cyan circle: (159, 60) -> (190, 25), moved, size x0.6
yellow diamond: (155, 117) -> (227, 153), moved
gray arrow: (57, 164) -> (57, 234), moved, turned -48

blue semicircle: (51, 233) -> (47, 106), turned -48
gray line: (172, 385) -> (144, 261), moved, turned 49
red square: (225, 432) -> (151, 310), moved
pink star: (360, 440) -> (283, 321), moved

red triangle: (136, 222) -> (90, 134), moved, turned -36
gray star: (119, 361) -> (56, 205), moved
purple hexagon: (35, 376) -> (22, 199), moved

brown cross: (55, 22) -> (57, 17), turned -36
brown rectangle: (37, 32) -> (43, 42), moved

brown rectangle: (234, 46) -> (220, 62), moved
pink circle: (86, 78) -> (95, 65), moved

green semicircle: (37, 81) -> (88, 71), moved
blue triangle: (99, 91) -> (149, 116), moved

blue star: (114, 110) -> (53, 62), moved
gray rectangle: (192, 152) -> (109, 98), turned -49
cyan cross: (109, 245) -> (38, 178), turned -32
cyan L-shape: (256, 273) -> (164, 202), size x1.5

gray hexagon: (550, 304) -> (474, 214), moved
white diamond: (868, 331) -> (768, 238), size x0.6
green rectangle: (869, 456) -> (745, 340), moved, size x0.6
* * *
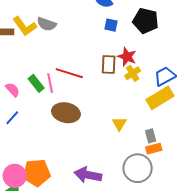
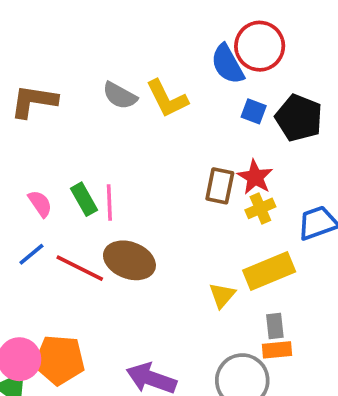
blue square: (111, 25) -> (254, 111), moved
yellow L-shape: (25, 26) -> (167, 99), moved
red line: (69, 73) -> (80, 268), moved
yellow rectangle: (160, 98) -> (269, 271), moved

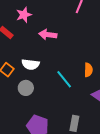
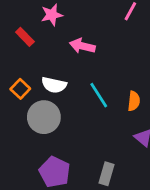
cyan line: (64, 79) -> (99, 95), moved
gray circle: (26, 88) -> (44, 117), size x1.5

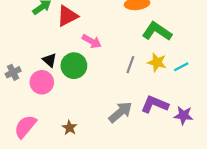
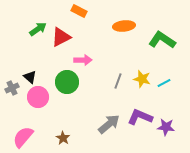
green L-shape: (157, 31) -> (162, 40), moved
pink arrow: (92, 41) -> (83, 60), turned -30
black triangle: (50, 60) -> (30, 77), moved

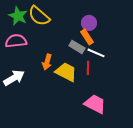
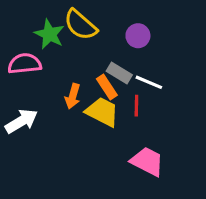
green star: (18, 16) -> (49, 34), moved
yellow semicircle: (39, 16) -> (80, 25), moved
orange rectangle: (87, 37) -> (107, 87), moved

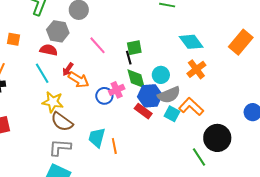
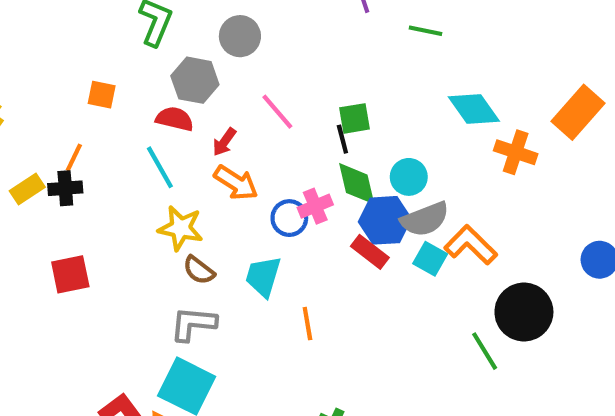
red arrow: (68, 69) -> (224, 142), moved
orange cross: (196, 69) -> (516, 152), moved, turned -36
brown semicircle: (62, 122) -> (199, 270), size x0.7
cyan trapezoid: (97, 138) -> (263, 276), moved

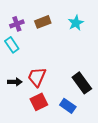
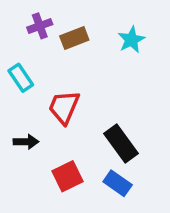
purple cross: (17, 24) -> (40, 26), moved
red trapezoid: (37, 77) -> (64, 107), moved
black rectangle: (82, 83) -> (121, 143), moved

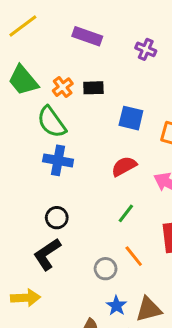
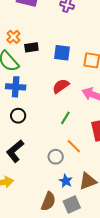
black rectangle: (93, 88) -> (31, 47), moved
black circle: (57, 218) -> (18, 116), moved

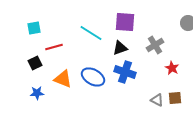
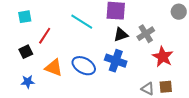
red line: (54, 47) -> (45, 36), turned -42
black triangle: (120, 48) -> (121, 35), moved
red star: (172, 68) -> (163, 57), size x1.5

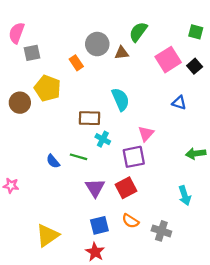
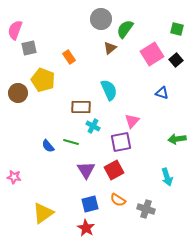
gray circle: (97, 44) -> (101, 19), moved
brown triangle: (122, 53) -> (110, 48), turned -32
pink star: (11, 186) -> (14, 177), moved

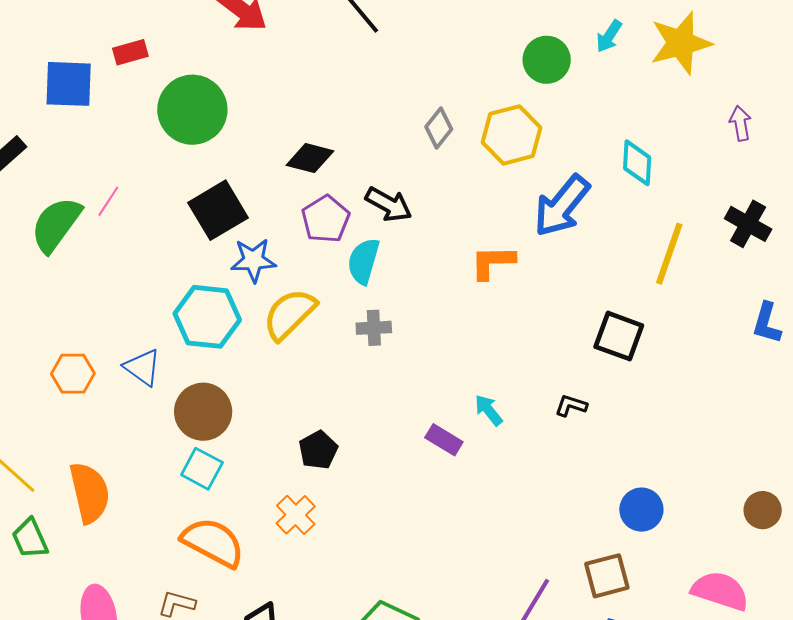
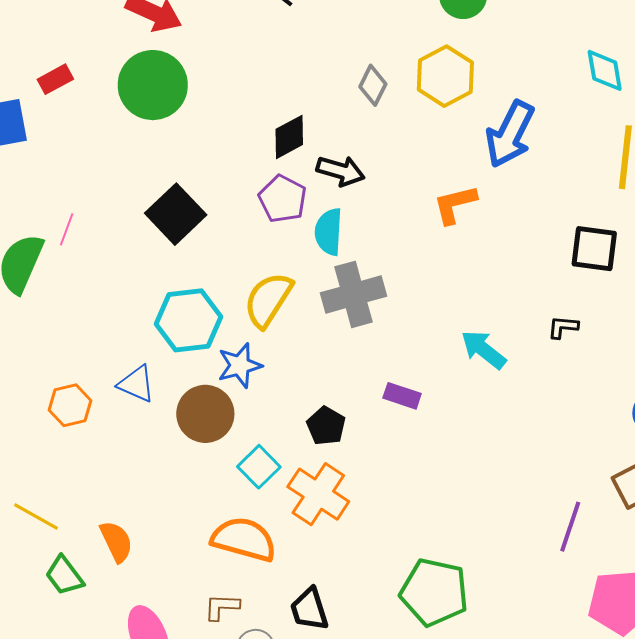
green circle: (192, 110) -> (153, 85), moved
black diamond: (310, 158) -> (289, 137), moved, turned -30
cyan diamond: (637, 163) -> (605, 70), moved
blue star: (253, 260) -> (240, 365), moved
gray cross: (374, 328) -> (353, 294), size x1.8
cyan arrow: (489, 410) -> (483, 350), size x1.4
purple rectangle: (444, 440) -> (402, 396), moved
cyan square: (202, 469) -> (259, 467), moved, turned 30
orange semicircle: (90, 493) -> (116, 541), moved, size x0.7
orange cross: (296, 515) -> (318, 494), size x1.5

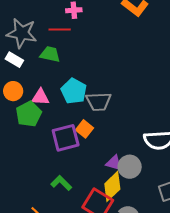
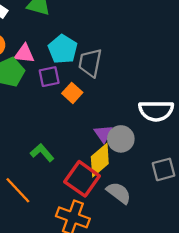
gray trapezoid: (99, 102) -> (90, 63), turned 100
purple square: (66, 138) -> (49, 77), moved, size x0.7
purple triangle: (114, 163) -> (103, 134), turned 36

**TO DO**
Could you repeat exactly the lines in the listing above from the one with "green semicircle: (37, 81) -> (88, 71), moved" down to the one with "cyan cross: (109, 245)"? Include both of those lines.

**ANSWER BOX**
green semicircle: (37, 81) -> (88, 71), moved
blue triangle: (99, 91) -> (149, 116), moved

blue star: (114, 110) -> (53, 62), moved
gray rectangle: (192, 152) -> (109, 98), turned -49
cyan cross: (109, 245) -> (38, 178), turned -32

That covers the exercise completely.